## Your objective
Below are records; output exactly the lines from the one with "IC35: XOR 74LS86" through their final line.

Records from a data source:
((
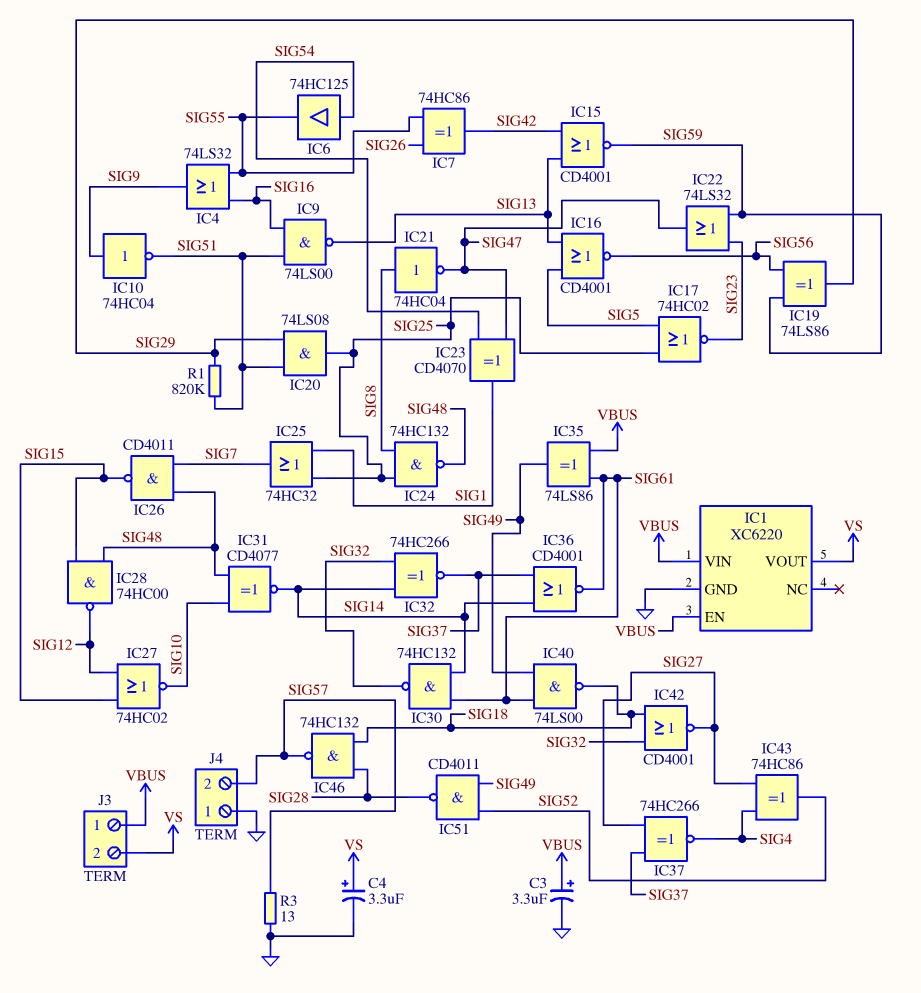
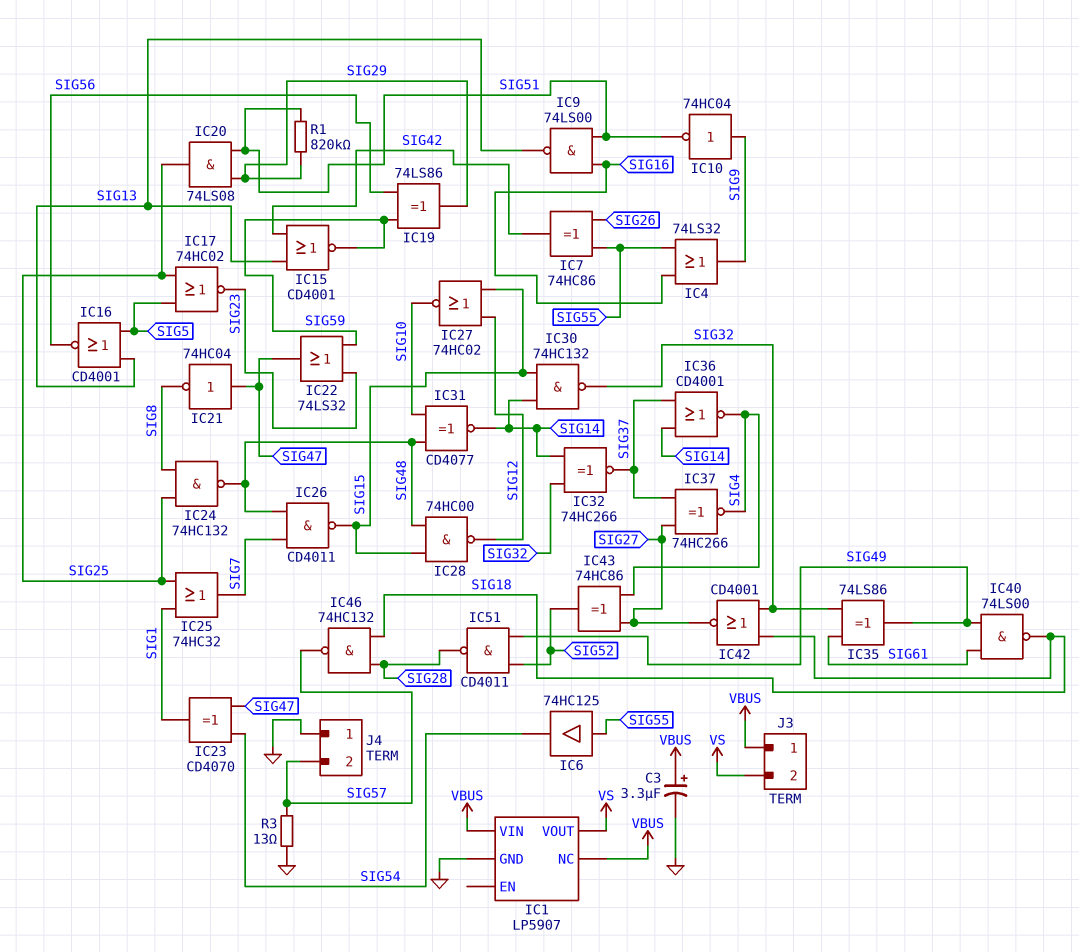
C4: 3.3uF (plus VS, minus GND) -> none
IC1: XC6220 -> LP5907
IC1 pin EN: VBUS -> none
IC1 pin NC: none -> VBUS
IC6: buffer 74HC125 (in SIG54, out SIG55) -> buffer 74HC125 (in SIG55, out SIG54)
IC21: NOT 74HC04 (in SIG8, out SIG47) -> NOT 74HC04 (in SIG47, out SIG8)
IC30: NAND 74HC132 (in SIG14, in SIG61, out SIG32) -> NAND 74HC132 (in SIG14, in SIG15, out SIG32)
IC35: XOR 74LS86 (in SIG61, in VBUS, out SIG49) -> XOR 74LS86 (in SIG32, in SIG61, out SIG49)
IC36: NOR CD4001 (in SIG14, in SIG37, out SIG61) -> NOR CD4001 (in SIG14, in SIG37, out SIG4)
))
## Exercise answer
IC35: XOR 74LS86 (in SIG61, in VBUS, out SIG49) -> XOR 74LS86 (in SIG32, in SIG61, out SIG49)
IC36: NOR CD4001 (in SIG14, in SIG37, out SIG61) -> NOR CD4001 (in SIG14, in SIG37, out SIG4)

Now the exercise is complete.